The required result is every line of the records that includes "camera".

**Scene edit records**

● ● ● ●

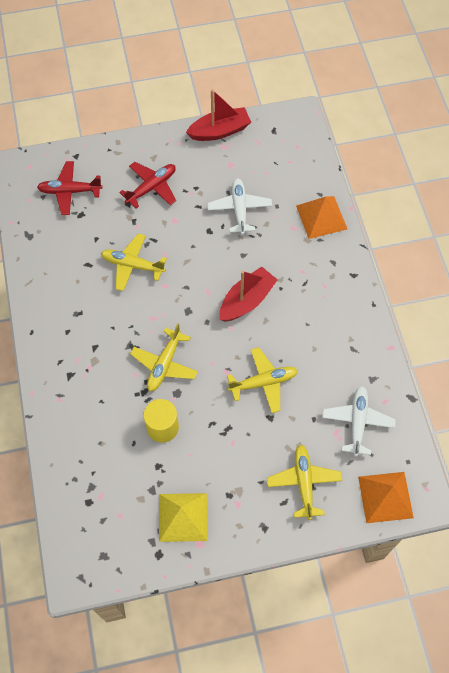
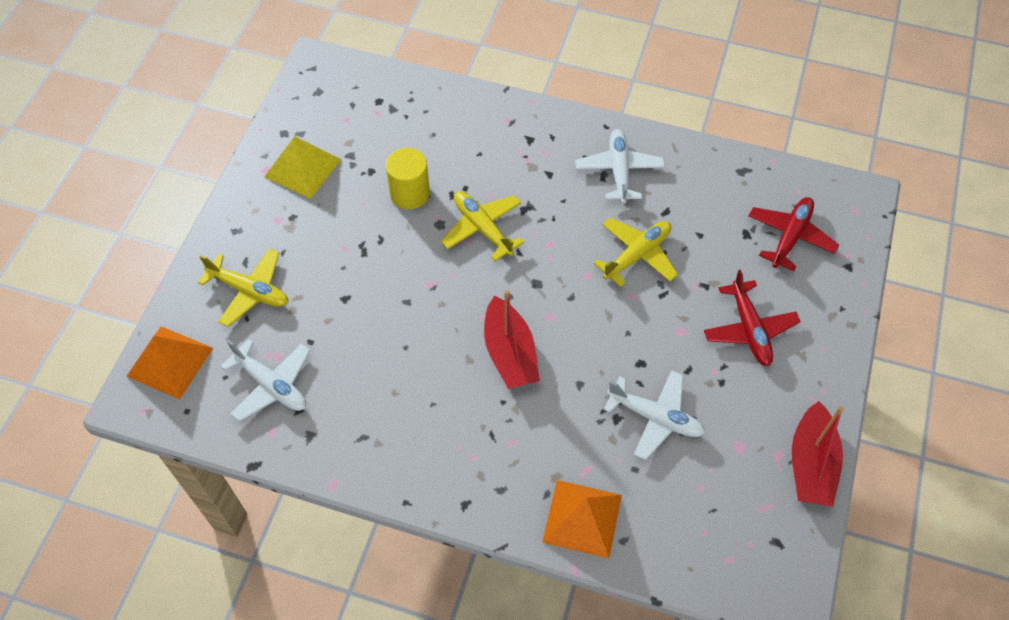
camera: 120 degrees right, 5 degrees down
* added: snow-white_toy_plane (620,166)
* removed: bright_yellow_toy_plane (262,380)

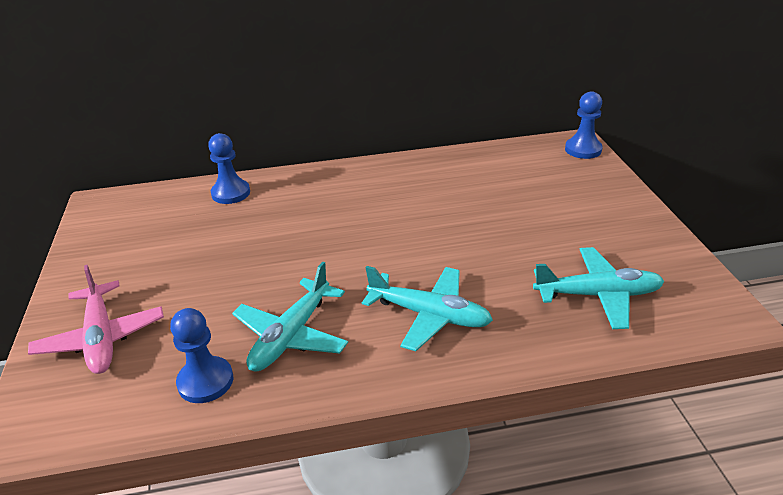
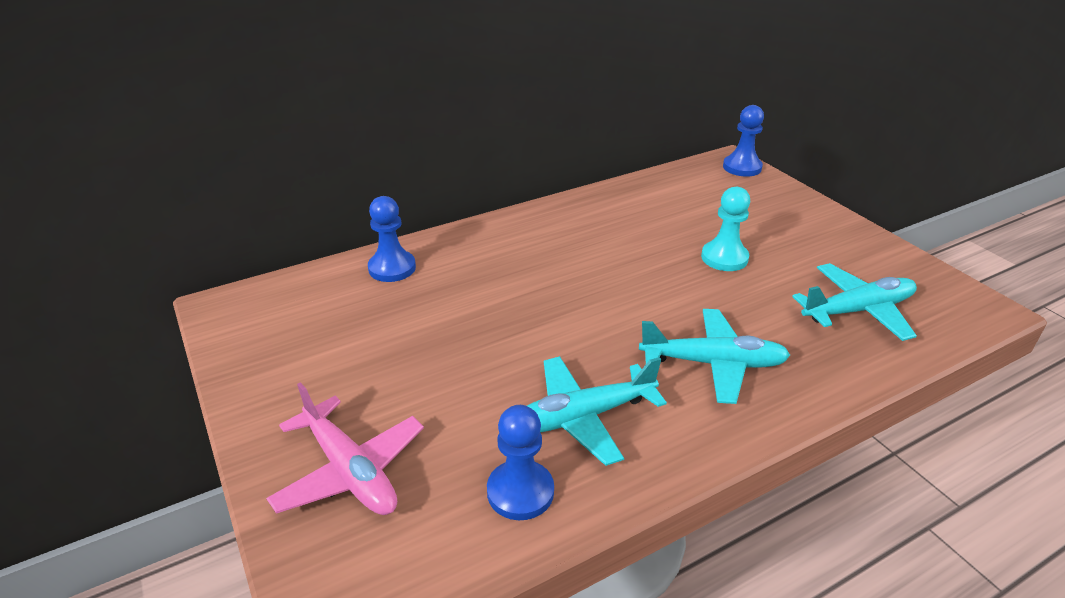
camera: 20 degrees left, 0 degrees up
* turned: teal_toy_plane (290,317) = (597,411) 60 degrees clockwise
* added: teal_pawn (725,229)

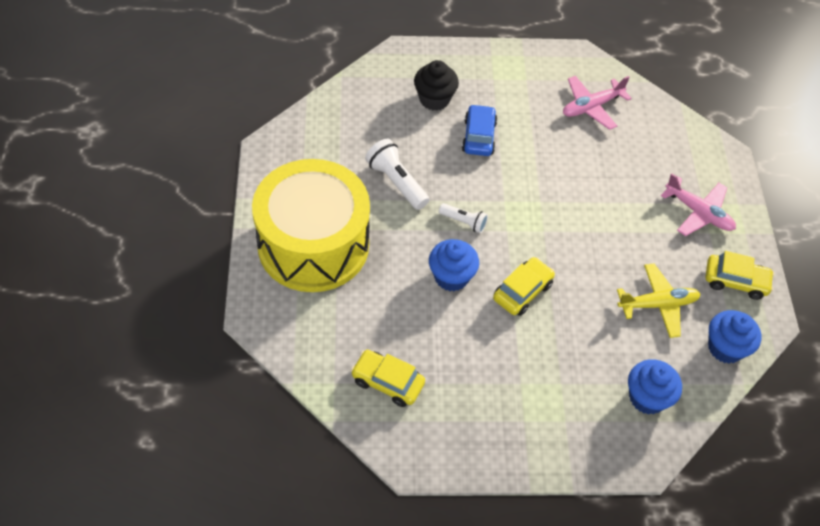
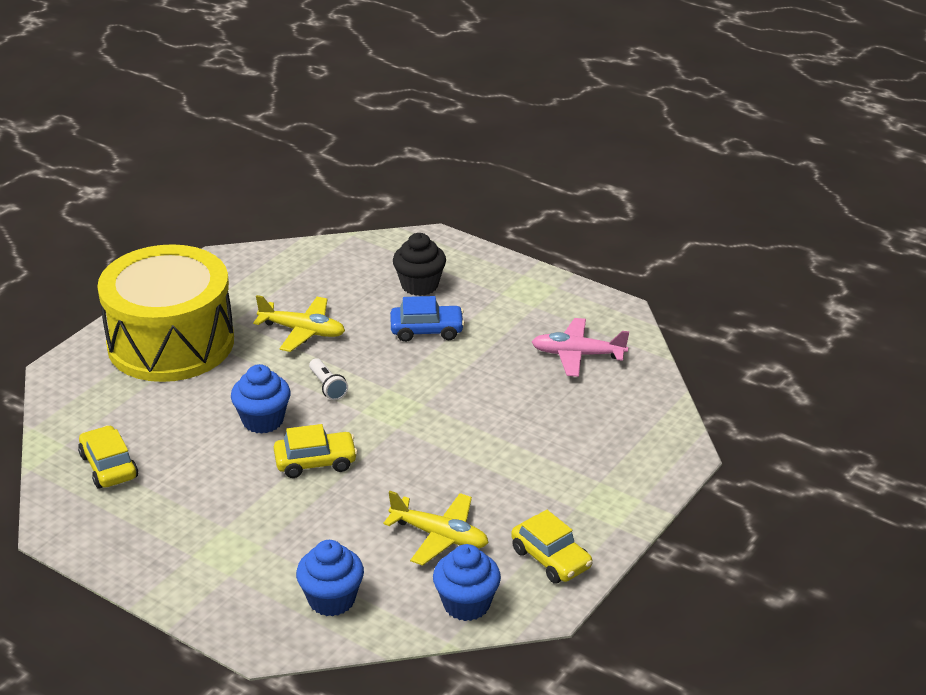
camera: 40 degrees right, 20 degrees down
* replaced: snow-white_pocket_torch (397,174) to bright_yellow_toy_plane (299,323)
* turned: royal_blue_car (479,130) = (427,319) 45 degrees clockwise
* removed: rose-pink_toy_plane (698,204)

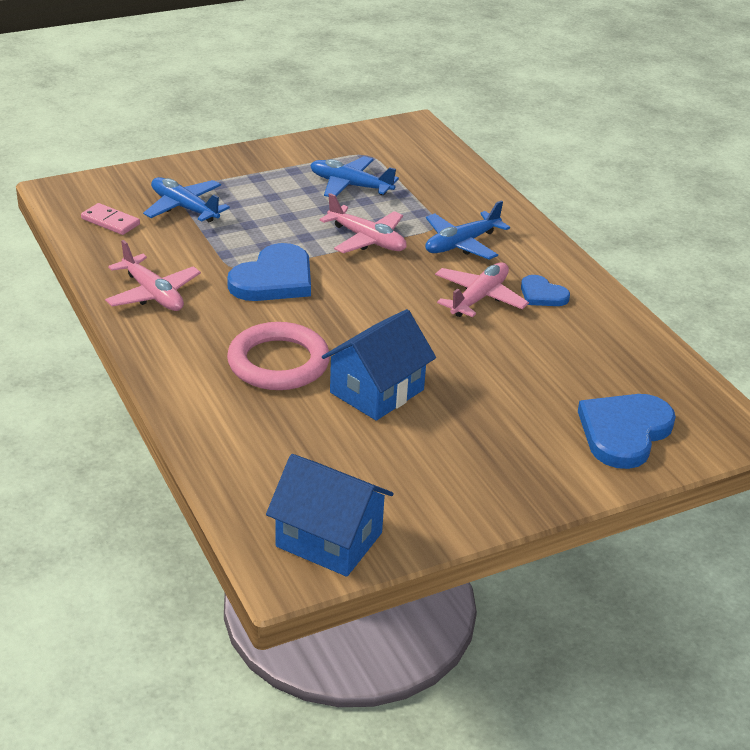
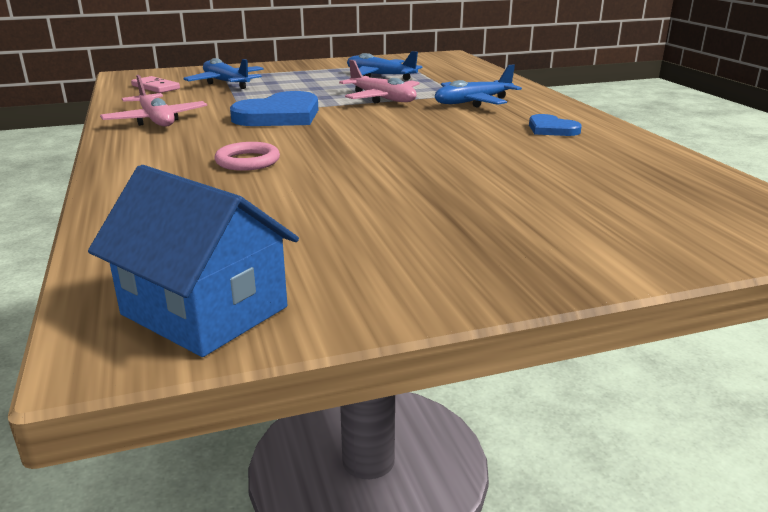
camera: 10 degrees right, 10 degrees down
* resized: rose-pink_ring (278,356) = (247,156) x0.57
* removed: royal_blue_cottage (379,365)
* removed: rose-pink_toy_plane (482,289)
* removed: royal_blue_heart (627,431)

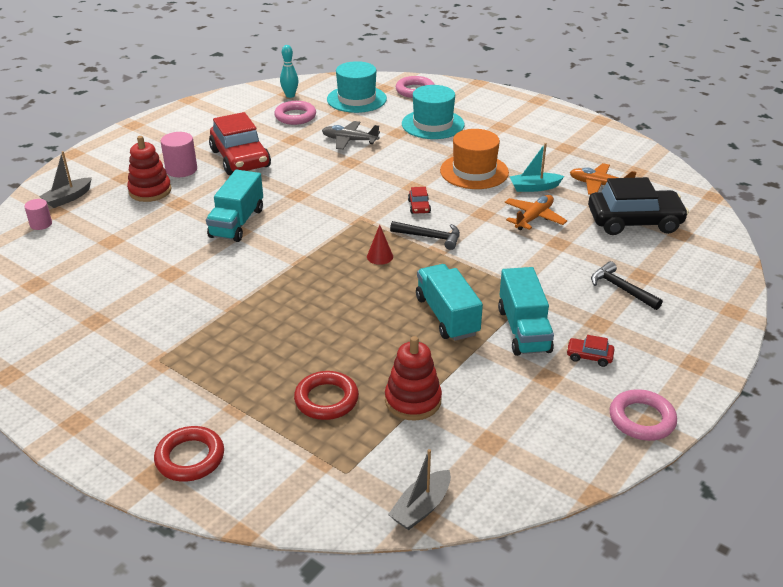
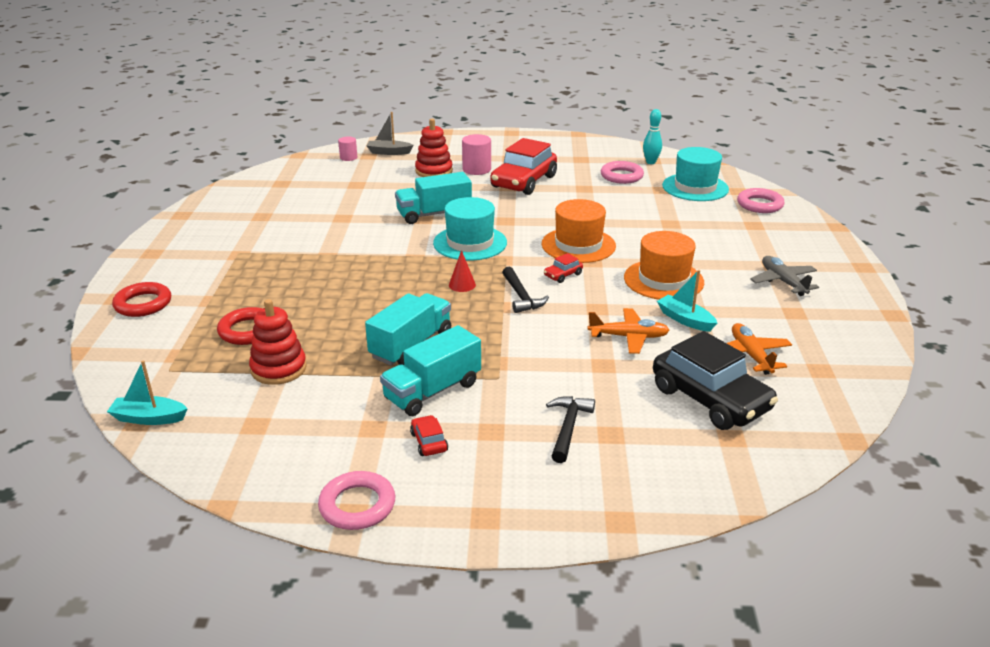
camera: 55 degrees right, 5 degrees down
* recoloured: ash-grey_toy_boat (419,489) to teal_toy_boat (147,392)
* moved: teal_hat (433,112) to (470,229)
* added: bright_orange_hat (579,231)
* moved: ash-grey_toy_plane (351,135) to (784,276)

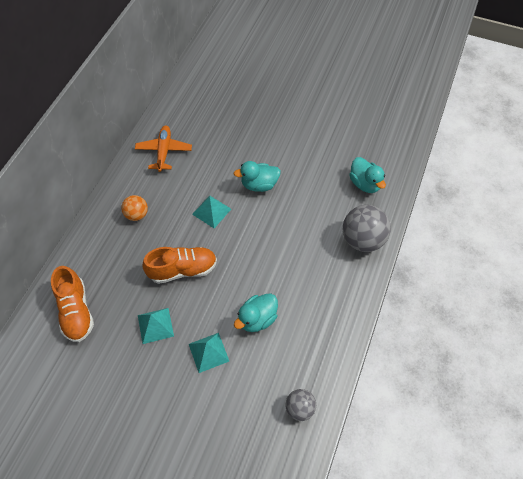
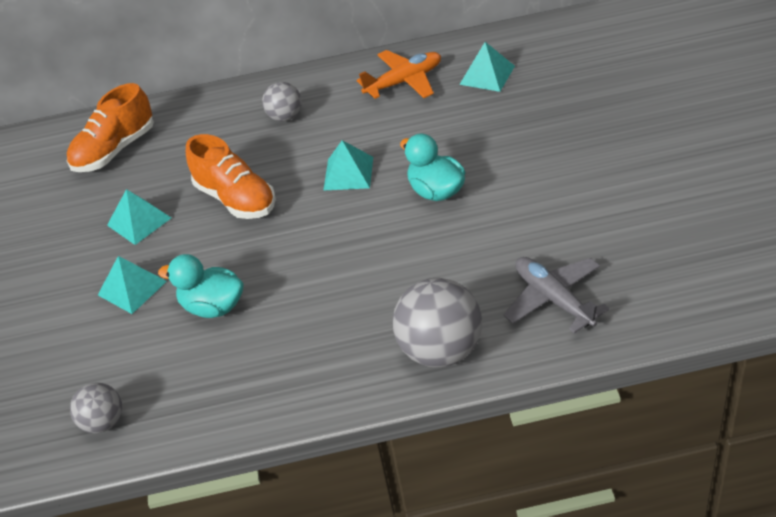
camera: 65 degrees right, 15 degrees down
* recoloured: bright_orange_sphere (134,208) to ash-grey_sphere (282,102)
* added: teal_pyramid_shape (487,67)
* replaced: teal_toy_duck (367,175) to ash-grey_toy_plane (557,295)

● ● ● ●

**ANSWER BOX**
camera: 120 degrees right, 5 degrees down
camera: 20 degrees left, 0 degrees up
camera: 40 degrees right, 20 degrees down
camera: 10 degrees right, 10 degrees down
camera: 55 degrees right, 5 degrees down
camera: 65 degrees right, 15 degrees down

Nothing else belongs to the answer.